● Prompt: Rewrite the records from their beginning through the line containing "Question: Is transparent glass mirror at upper right to", changing "clear glass sink" to "white ceramic sink" and keeping everything else unchanged; leave the pictures out of your answer.

● Study material:
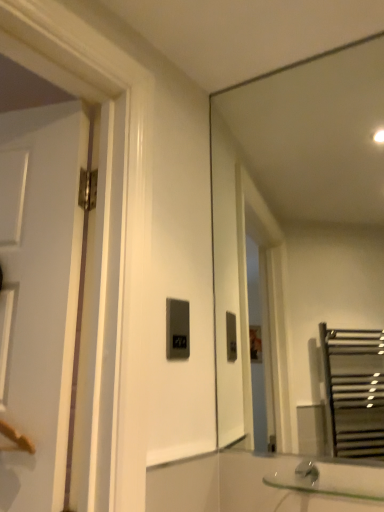
Question: Is clear glass sink at lower right bigger than transparent glass mirror at upper right?

Choices:
 (A) yes
 (B) no

Answer: (B)

Question: Does clear glass sink at lower right have a lesser width compared to transparent glass mirror at upper right?

Choices:
 (A) yes
 (B) no

Answer: (B)

Question: Does clear glass sink at lower right have a greater height compared to transparent glass mirror at upper right?

Choices:
 (A) no
 (B) yes

Answer: (A)

Question: From a real-world perspective, is clear glass sink at lower right below transparent glass mirror at upper right?

Choices:
 (A) yes
 (B) no

Answer: (A)

Question: From the image's perspective, is clear glass sink at lower right on transparent glass mirror at upper right?

Choices:
 (A) no
 (B) yes

Answer: (A)

Question: Is clear glass sink at lower right further to the viewer compared to transparent glass mirror at upper right?

Choices:
 (A) no
 (B) yes

Answer: (A)

Question: Is transparent glass mirror at upper right wider than matte black switch at center?

Choices:
 (A) no
 (B) yes

Answer: (B)

Question: Is matte black switch at center at the back of transparent glass mirror at upper right?

Choices:
 (A) no
 (B) yes

Answer: (A)

Question: From the image's perspective, would you say transparent glass mirror at upper right is positioned over matte black switch at center?

Choices:
 (A) yes
 (B) no

Answer: (A)

Question: Is transparent glass mirror at upper right next to matte black switch at center and touching it?

Choices:
 (A) no
 (B) yes

Answer: (A)

Question: Is transparent glass mirror at upper right to the right of matte black switch at center from the viewer's perspective?

Choices:
 (A) yes
 (B) no

Answer: (A)

Question: Is the depth of transparent glass mirror at upper right greater than that of matte black switch at center?

Choices:
 (A) yes
 (B) no

Answer: (B)

Question: From the image's perspective, is matte black switch at center on top of clear glass sink at lower right?

Choices:
 (A) no
 (B) yes

Answer: (B)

● Answer to this exercise:
Question: Is white ceramic sink at lower right bigger than transparent glass mirror at upper right?

Choices:
 (A) yes
 (B) no

Answer: (B)

Question: Does white ceramic sink at lower right have a lesser width compared to transparent glass mirror at upper right?

Choices:
 (A) yes
 (B) no

Answer: (B)

Question: Does white ceramic sink at lower right have a greater height compared to transparent glass mirror at upper right?

Choices:
 (A) no
 (B) yes

Answer: (A)

Question: From a real-world perspective, is white ceramic sink at lower right below transparent glass mirror at upper right?

Choices:
 (A) yes
 (B) no

Answer: (A)

Question: From the image's perspective, is white ceramic sink at lower right on transparent glass mirror at upper right?

Choices:
 (A) no
 (B) yes

Answer: (A)

Question: Is white ceramic sink at lower right further to the viewer compared to transparent glass mirror at upper right?

Choices:
 (A) no
 (B) yes

Answer: (A)

Question: Is transparent glass mirror at upper right wider than matte black switch at center?

Choices:
 (A) no
 (B) yes

Answer: (B)

Question: Is matte black switch at center at the back of transparent glass mirror at upper right?

Choices:
 (A) no
 (B) yes

Answer: (A)

Question: From the image's perspective, would you say transparent glass mirror at upper right is positioned over matte black switch at center?

Choices:
 (A) yes
 (B) no

Answer: (A)

Question: Is transparent glass mirror at upper right next to matte black switch at center and touching it?

Choices:
 (A) no
 (B) yes

Answer: (A)

Question: Is transparent glass mirror at upper right to the right of matte black switch at center from the viewer's perspective?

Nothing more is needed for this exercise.